(Stored records)
start

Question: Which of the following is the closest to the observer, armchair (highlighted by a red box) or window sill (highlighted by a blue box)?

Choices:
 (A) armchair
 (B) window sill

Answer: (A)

end

## Given request
Write out the lines of the material above word for word, including every line of it.

## Result for this exercise
Question: Which of the following is the closest to the observer, armchair (highlighted by a red box) or window sill (highlighted by a blue box)?

Choices:
 (A) armchair
 (B) window sill

Answer: (A)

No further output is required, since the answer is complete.